### What the task requires
Search the material for the string "stained" and copy each line where it occurs.

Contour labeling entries
====

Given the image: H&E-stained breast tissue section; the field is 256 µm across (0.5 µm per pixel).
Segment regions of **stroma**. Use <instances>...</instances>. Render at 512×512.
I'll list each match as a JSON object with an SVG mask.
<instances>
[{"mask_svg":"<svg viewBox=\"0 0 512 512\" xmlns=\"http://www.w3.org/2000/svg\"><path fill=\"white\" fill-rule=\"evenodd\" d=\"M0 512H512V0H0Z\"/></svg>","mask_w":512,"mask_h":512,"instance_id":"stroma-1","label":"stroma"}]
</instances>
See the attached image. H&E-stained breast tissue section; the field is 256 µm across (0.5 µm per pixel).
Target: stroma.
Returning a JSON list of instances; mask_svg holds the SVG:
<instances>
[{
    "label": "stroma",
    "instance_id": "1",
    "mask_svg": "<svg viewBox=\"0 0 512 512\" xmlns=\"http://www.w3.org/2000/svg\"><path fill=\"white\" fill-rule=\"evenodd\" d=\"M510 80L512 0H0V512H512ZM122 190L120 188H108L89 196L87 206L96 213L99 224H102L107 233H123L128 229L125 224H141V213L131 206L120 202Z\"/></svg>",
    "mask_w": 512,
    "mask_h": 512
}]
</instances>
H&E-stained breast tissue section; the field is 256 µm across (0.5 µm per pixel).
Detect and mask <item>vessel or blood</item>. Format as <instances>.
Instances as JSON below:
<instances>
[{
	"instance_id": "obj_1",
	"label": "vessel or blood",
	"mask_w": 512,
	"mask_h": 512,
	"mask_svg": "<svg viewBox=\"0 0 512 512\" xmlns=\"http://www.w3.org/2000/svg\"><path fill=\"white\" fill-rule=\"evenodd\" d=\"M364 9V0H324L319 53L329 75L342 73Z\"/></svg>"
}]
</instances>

====

### Final result
Given the image: H&E-stained breast tissue section; the field is 256 µm across (0.5 µm per pixel).
See the attached image. H&E-stained breast tissue section; the field is 256 µm across (0.5 µm per pixel).
H&E-stained breast tissue section; the field is 256 µm across (0.5 µm per pixel).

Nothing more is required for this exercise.